• [MATERIAL FOR THIS TASK]:
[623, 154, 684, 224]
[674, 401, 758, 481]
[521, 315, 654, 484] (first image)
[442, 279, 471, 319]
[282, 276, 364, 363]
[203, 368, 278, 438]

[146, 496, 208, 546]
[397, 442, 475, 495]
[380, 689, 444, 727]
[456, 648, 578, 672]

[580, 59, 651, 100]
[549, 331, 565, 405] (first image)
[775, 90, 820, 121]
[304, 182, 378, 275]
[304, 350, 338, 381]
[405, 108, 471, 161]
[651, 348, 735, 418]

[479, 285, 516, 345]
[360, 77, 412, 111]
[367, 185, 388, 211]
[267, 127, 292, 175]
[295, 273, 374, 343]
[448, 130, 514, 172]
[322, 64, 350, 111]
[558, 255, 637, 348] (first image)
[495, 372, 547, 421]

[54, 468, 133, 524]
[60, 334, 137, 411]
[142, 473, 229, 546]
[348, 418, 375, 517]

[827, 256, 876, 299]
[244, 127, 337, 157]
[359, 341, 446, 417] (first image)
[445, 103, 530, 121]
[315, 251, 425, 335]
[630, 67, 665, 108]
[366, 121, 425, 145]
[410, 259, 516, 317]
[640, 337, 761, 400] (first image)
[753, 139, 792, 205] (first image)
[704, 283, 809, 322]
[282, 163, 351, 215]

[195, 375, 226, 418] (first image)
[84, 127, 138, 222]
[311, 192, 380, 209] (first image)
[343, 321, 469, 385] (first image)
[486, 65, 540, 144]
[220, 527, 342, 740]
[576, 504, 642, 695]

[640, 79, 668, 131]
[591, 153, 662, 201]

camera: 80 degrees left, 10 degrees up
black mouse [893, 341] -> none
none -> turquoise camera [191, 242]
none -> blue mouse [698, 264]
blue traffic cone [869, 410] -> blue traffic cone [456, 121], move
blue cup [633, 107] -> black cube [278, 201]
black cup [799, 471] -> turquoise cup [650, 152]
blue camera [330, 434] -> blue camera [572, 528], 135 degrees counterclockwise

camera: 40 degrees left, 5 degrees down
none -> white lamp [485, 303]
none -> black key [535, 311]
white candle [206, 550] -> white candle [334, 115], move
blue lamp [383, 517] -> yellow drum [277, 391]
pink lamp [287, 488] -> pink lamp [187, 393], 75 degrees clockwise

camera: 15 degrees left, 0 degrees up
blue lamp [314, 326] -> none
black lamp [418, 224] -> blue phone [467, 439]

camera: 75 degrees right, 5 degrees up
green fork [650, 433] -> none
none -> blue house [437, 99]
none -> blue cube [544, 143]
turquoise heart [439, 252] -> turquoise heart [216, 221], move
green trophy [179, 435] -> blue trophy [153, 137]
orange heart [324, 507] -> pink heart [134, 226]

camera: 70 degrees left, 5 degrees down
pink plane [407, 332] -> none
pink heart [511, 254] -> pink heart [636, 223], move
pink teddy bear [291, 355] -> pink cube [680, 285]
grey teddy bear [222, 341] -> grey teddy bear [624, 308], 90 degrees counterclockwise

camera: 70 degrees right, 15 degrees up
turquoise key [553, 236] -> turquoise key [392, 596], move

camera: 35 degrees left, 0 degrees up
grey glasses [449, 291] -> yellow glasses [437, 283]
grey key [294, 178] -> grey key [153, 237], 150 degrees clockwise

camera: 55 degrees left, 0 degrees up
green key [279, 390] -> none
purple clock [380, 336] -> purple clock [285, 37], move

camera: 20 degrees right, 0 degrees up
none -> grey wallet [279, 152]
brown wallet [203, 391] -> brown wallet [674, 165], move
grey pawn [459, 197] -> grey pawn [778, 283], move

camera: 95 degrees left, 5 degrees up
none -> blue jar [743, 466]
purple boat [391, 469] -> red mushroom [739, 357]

• [EXERCISE DESCRIPTION]:
Your answer must consist solely of the lines from the top of the entries above through the line containing "[282, 276, 364, 363]", copied exactly, both ends included.

• [TASK SOLUTION]:
[623, 154, 684, 224]
[674, 401, 758, 481]
[521, 315, 654, 484] (first image)
[442, 279, 471, 319]
[282, 276, 364, 363]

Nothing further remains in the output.